--- WORK TASK ---
Tally the lines in the material below that hold the string "green" and report the tally alone.

--- AVAILABLE DATA ---
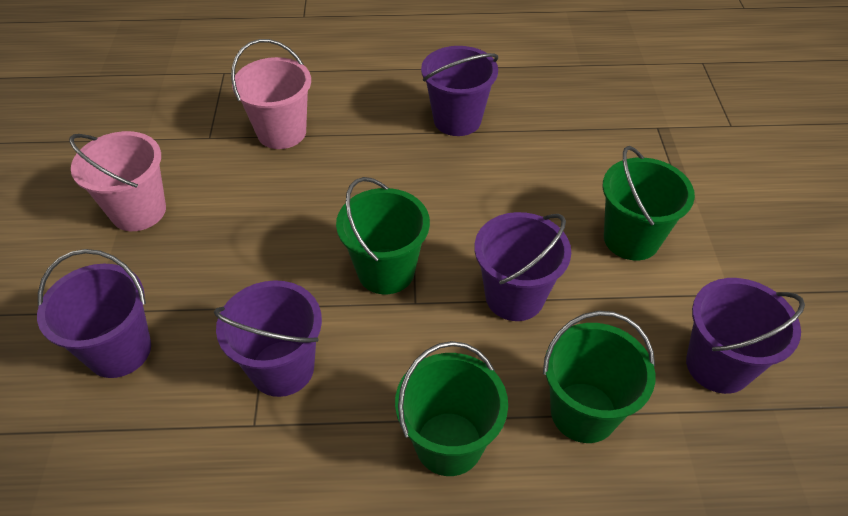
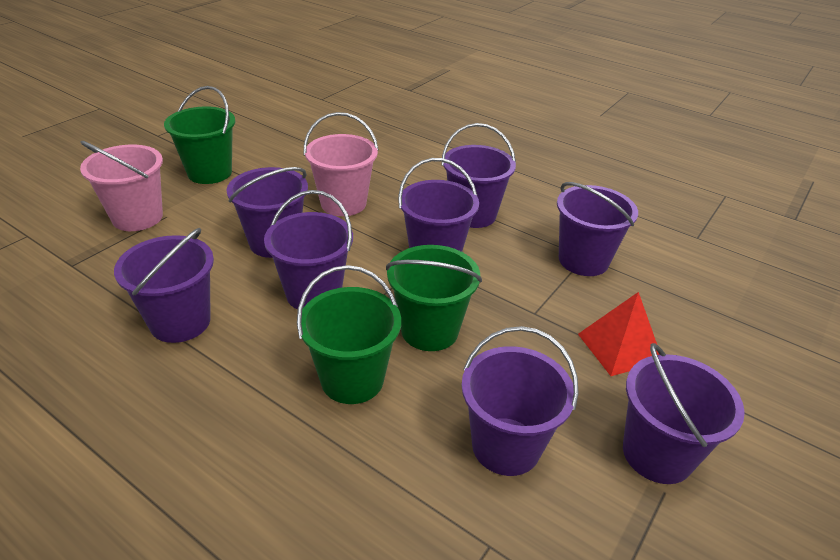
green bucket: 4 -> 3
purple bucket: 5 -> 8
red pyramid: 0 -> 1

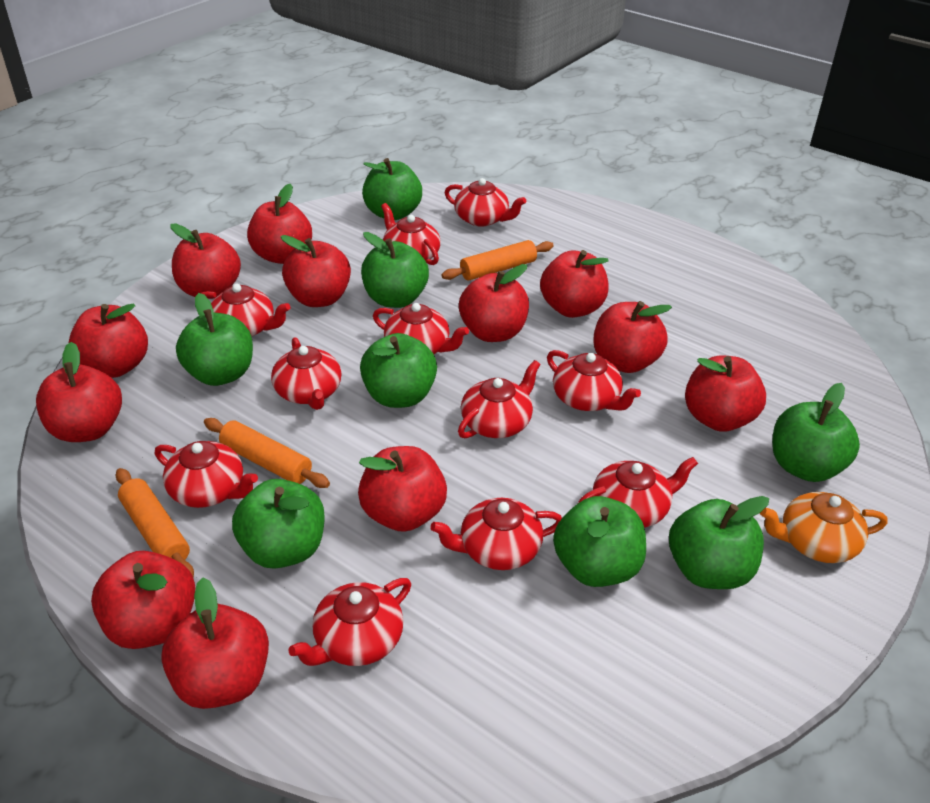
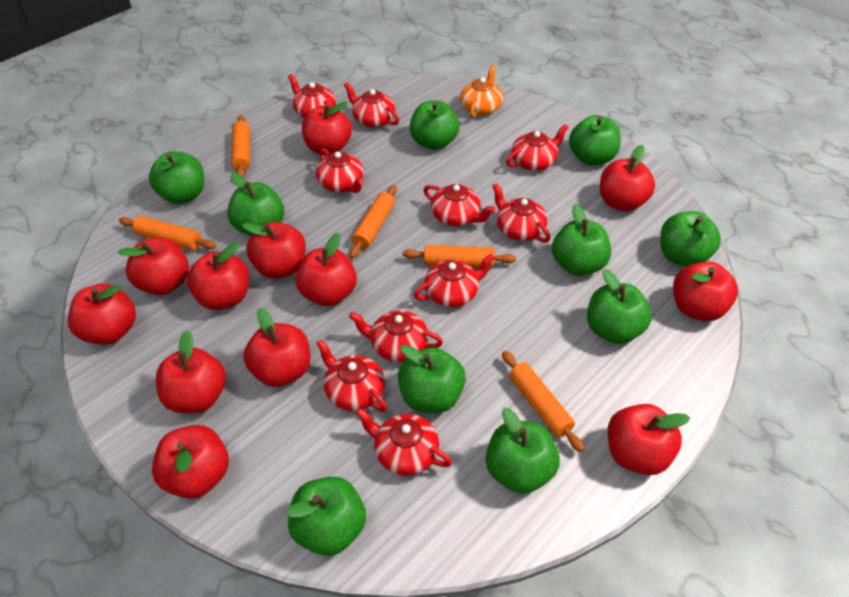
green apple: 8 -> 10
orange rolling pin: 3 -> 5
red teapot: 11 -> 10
---
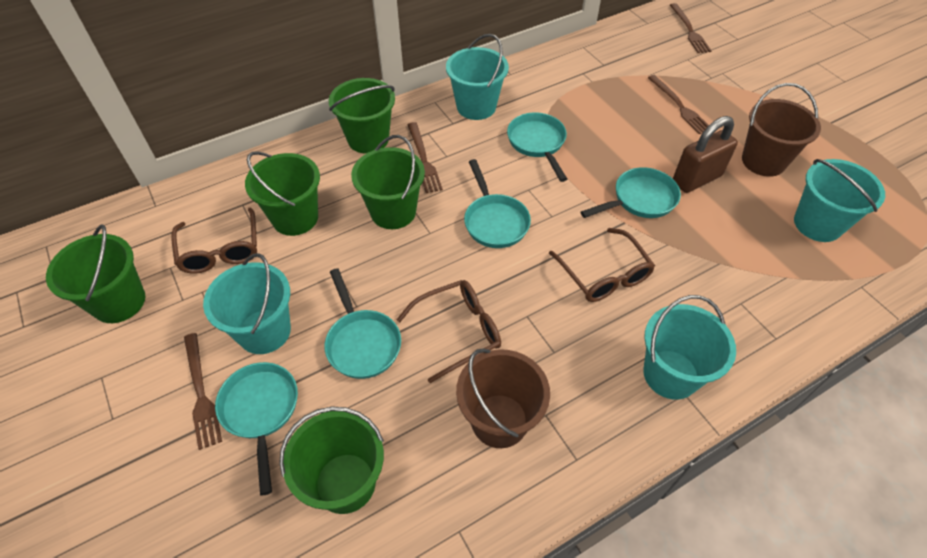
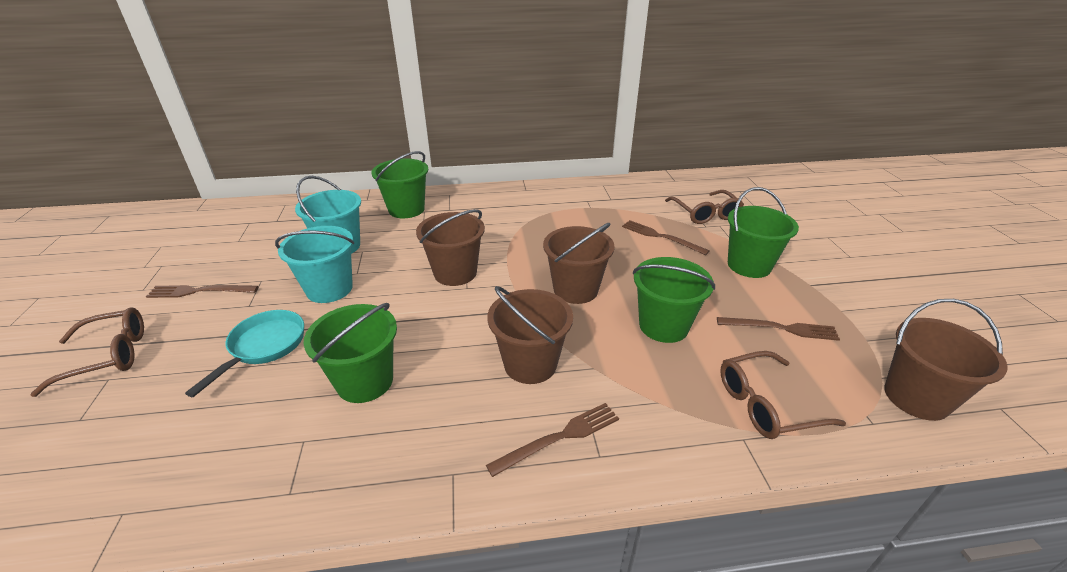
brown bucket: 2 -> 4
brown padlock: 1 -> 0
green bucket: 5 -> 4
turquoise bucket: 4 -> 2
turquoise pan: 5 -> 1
* * *
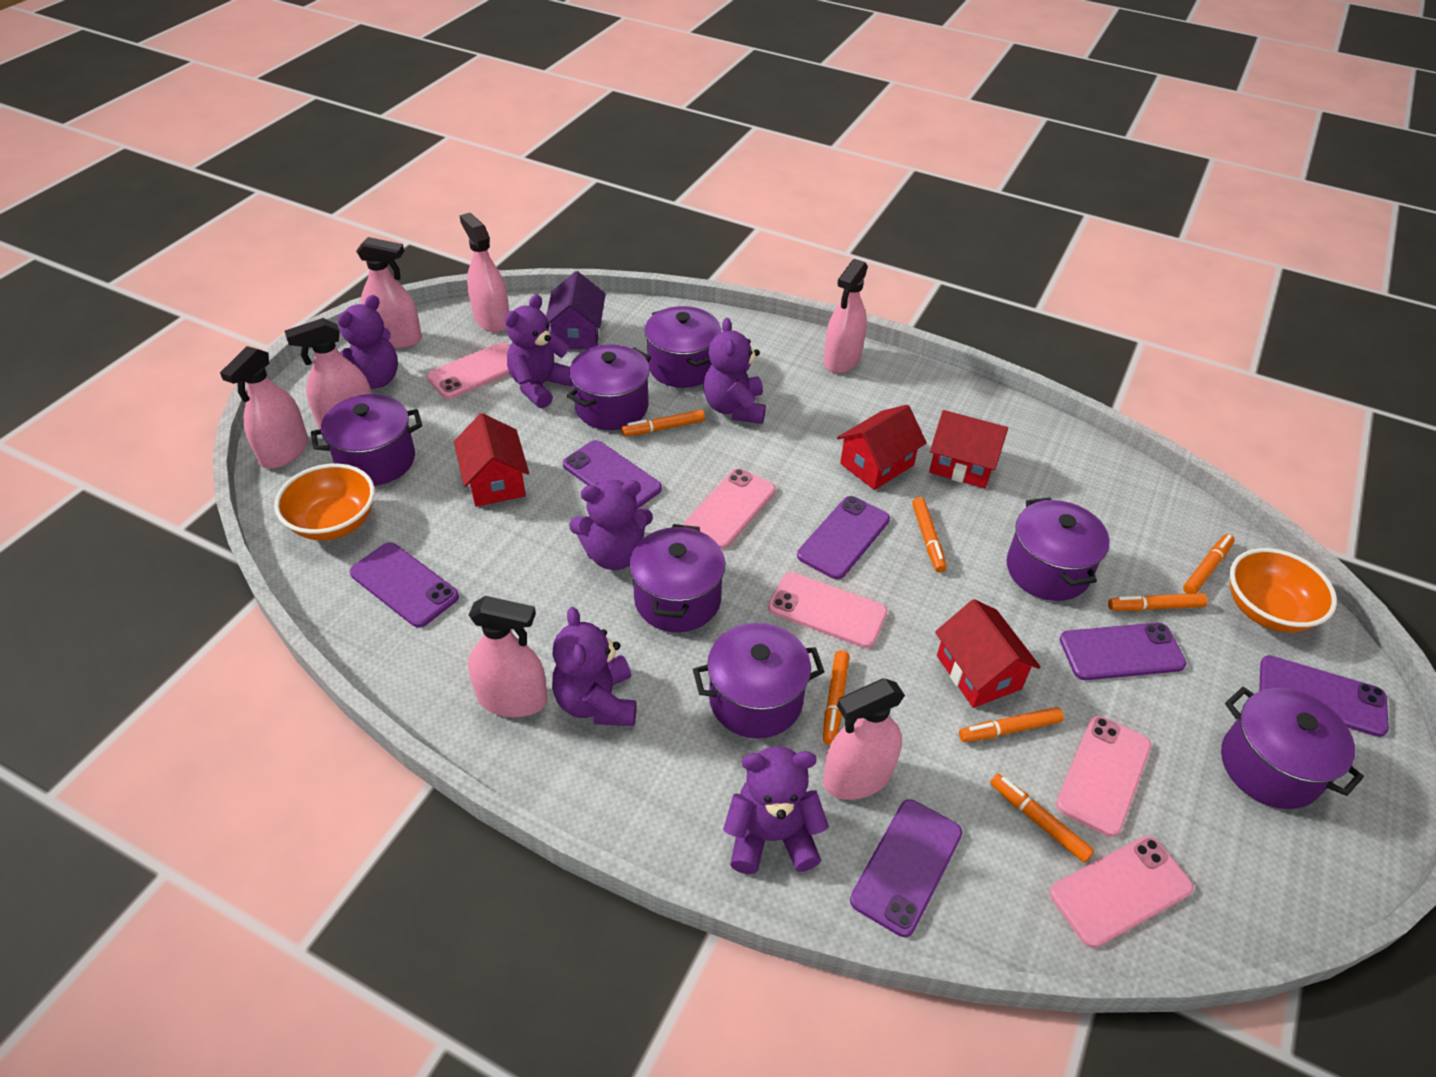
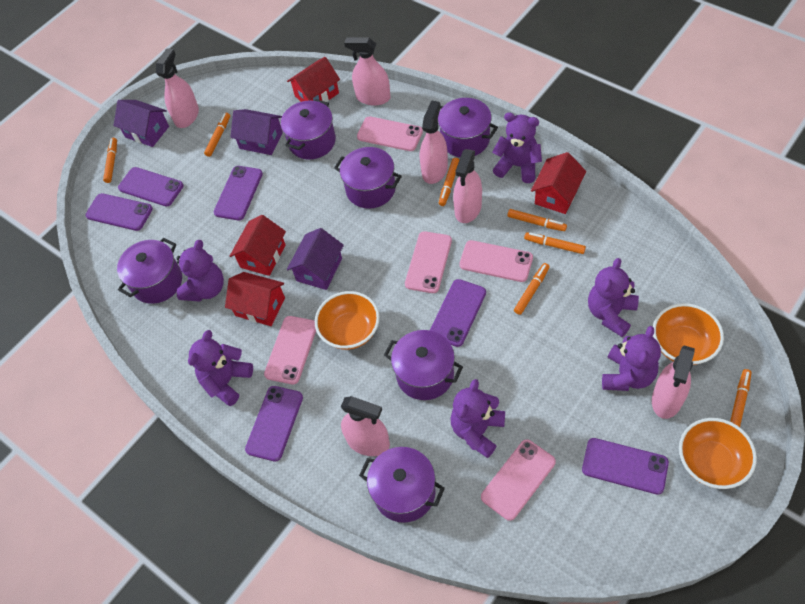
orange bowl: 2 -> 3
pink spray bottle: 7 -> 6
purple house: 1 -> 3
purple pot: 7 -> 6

--- SOLVED EXERCISE ---
3